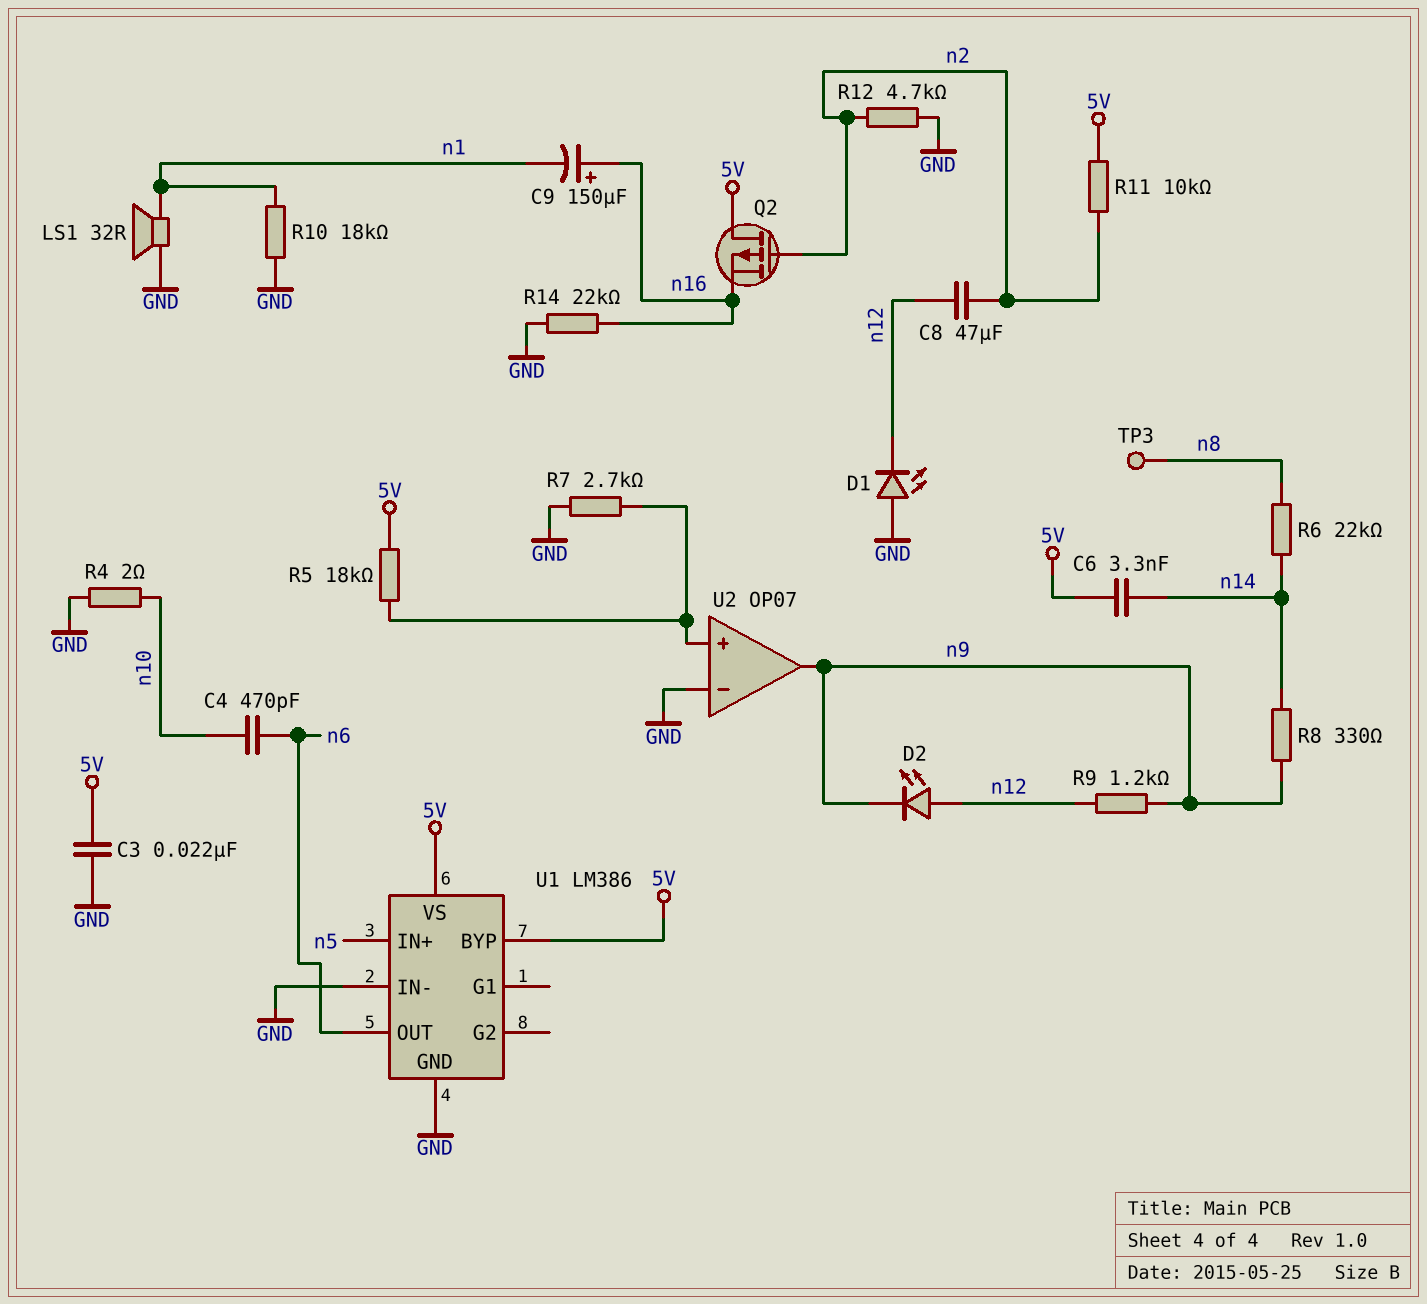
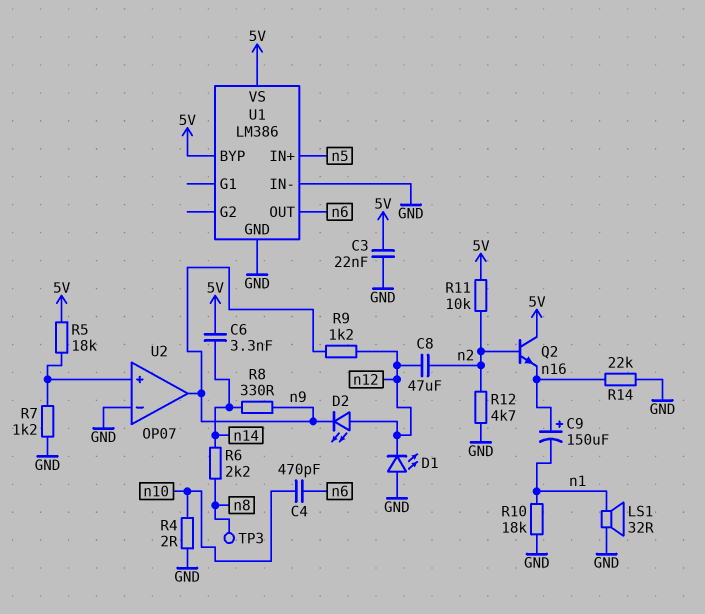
Q2: PMOS (G n2, D 5V, S n16) -> NPN (B n2, C 5V, E n16)
R6: 22k (n8, n14) -> 2.2k (n8, n14)
R7: 2.7k (GND, U2/in+) -> 1.2k (GND, U2/in+)

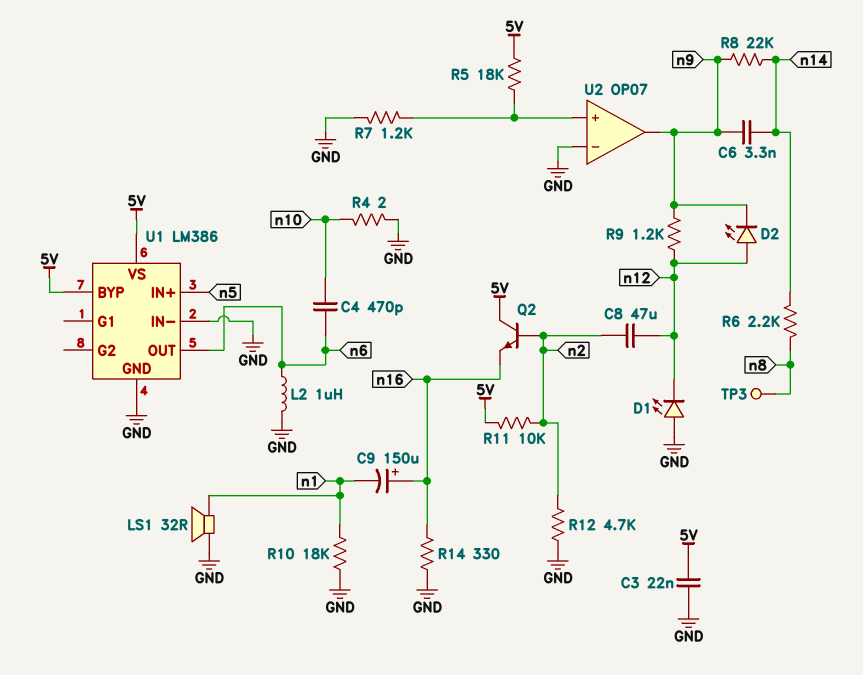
C6: 3.3nF (5V, n14) -> 3.3nF (n9, n14)
L2: none -> 1uH (GND, n6)
R8: 330 (n9, n14) -> 22k (n9, n14)
R14: 22k (GND, n16) -> 330 (GND, n16)

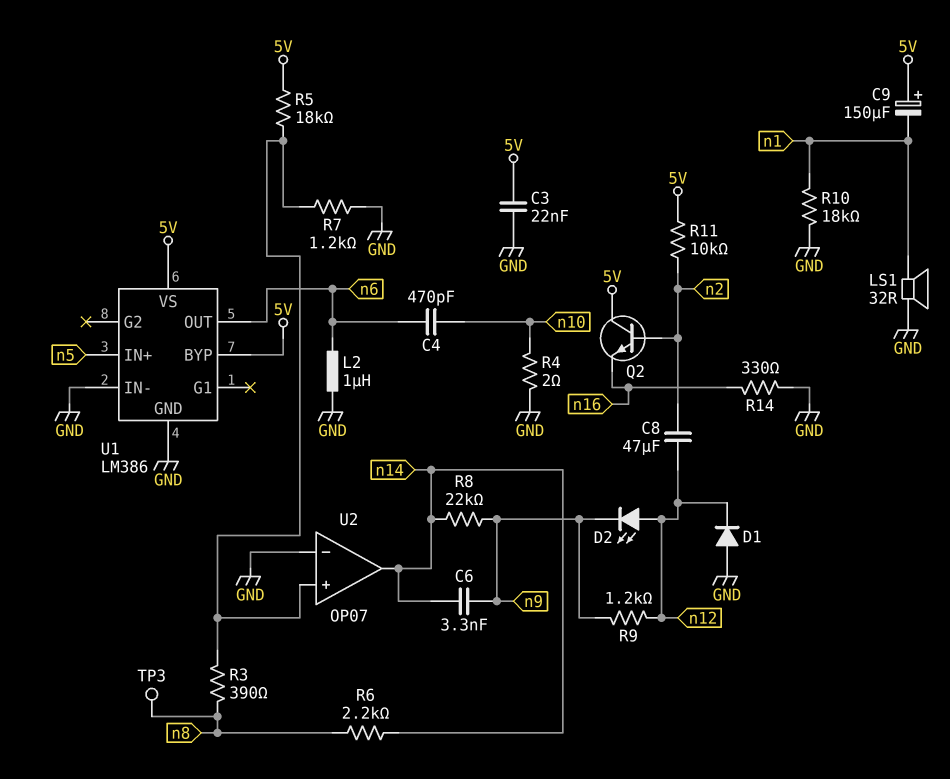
C9: 150uF (plus n16, minus n1) -> 150uF (plus 5V, minus n1)
D1: LED (A GND, K n12) -> diode (A GND, K n12)
R3: none -> 390 (U2/in+, n8)
R12: 4.7k (GND, n2) -> none
U2 pin out: n9 -> n14

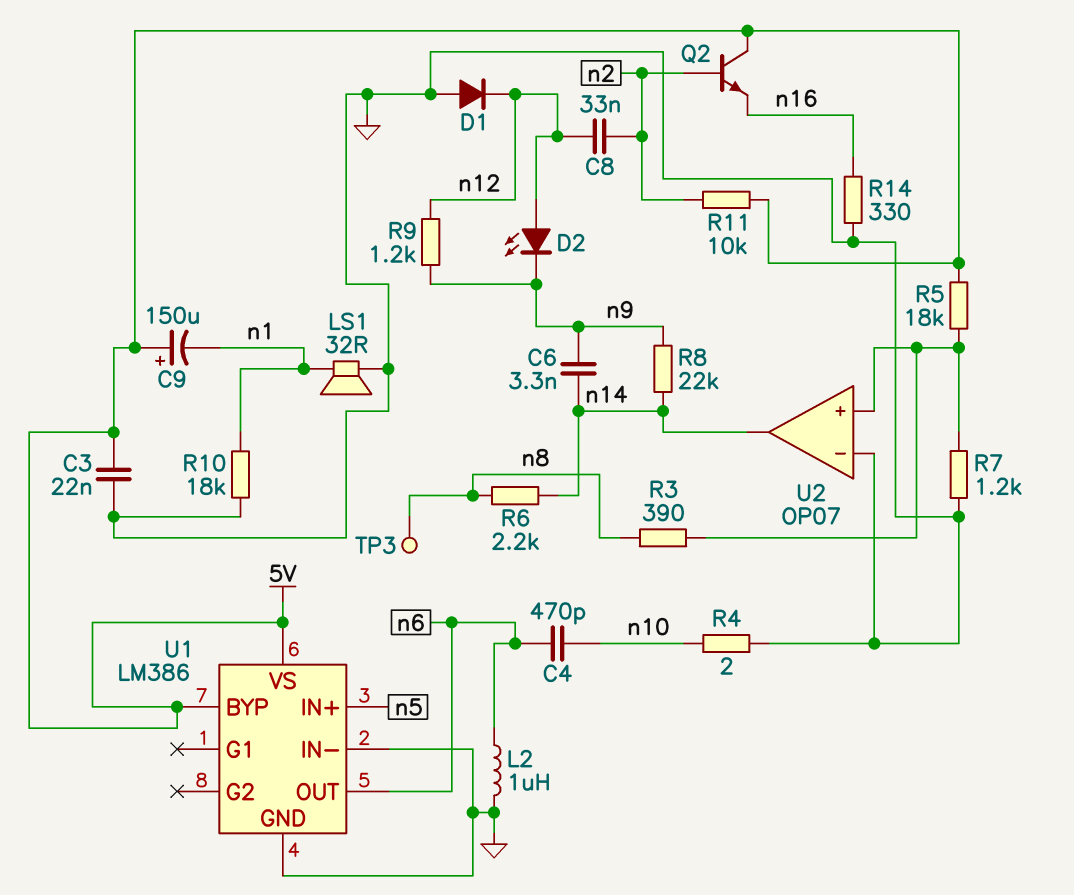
C8: 47uF (n2, n12) -> 33nF (n2, n12)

######

EXERCISE DESCRIPTION :: Print every entry exactly as written, without the pictures.

RESULT OF THE TASK ::
Q2: PMOS (G n2, D 5V, S n16) -> NPN (B n2, C 5V, E n16)
R6: 22k (n8, n14) -> 2.2k (n8, n14)
R7: 2.7k (GND, U2/in+) -> 1.2k (GND, U2/in+)

C6: 3.3nF (5V, n14) -> 3.3nF (n9, n14)
L2: none -> 1uH (GND, n6)
R8: 330 (n9, n14) -> 22k (n9, n14)
R14: 22k (GND, n16) -> 330 (GND, n16)

C9: 150uF (plus n16, minus n1) -> 150uF (plus 5V, minus n1)
D1: LED (A GND, K n12) -> diode (A GND, K n12)
R3: none -> 390 (U2/in+, n8)
R12: 4.7k (GND, n2) -> none
U2 pin out: n9 -> n14

C8: 47uF (n2, n12) -> 33nF (n2, n12)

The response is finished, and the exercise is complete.